• [Exercise material]
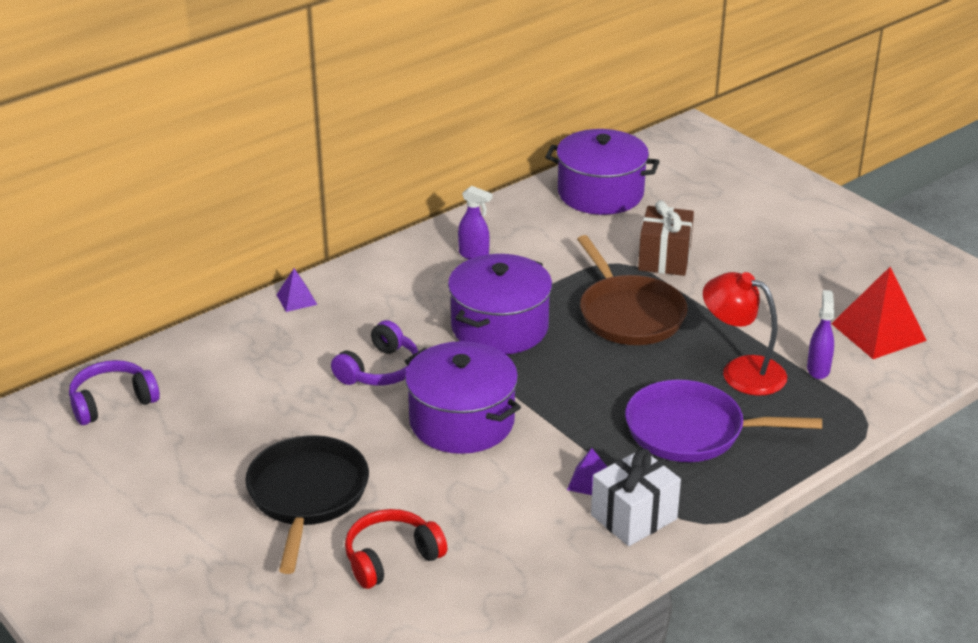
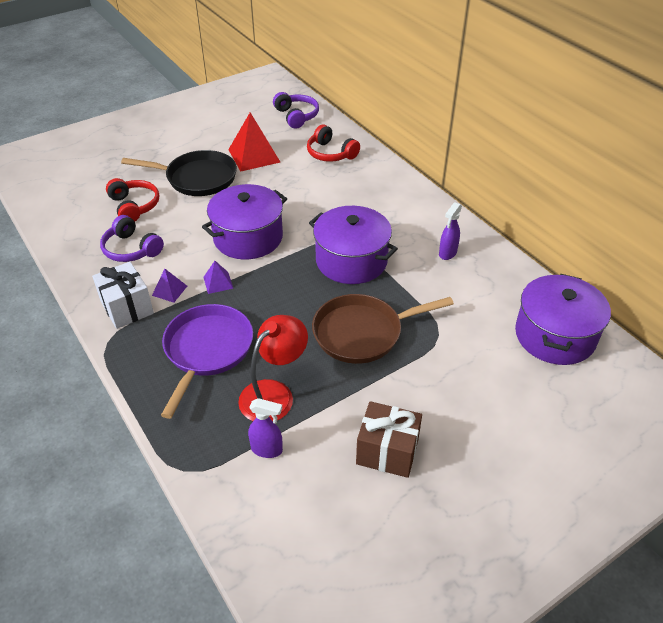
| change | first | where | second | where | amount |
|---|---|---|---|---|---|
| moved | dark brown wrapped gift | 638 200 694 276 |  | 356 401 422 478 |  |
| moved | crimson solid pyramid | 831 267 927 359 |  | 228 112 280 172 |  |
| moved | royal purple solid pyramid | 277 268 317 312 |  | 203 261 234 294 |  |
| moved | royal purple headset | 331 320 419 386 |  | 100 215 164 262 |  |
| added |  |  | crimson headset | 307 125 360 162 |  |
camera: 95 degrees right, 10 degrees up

• [Task requirements] Every line in the records above with the string "moved" in it should be shown.

• [Exercise solution]
| moved | dark brown wrapped gift | 638 200 694 276 |  | 356 401 422 478 |  |
| moved | crimson solid pyramid | 831 267 927 359 |  | 228 112 280 172 |  |
| moved | royal purple solid pyramid | 277 268 317 312 |  | 203 261 234 294 |  |
| moved | royal purple headset | 331 320 419 386 |  | 100 215 164 262 |  |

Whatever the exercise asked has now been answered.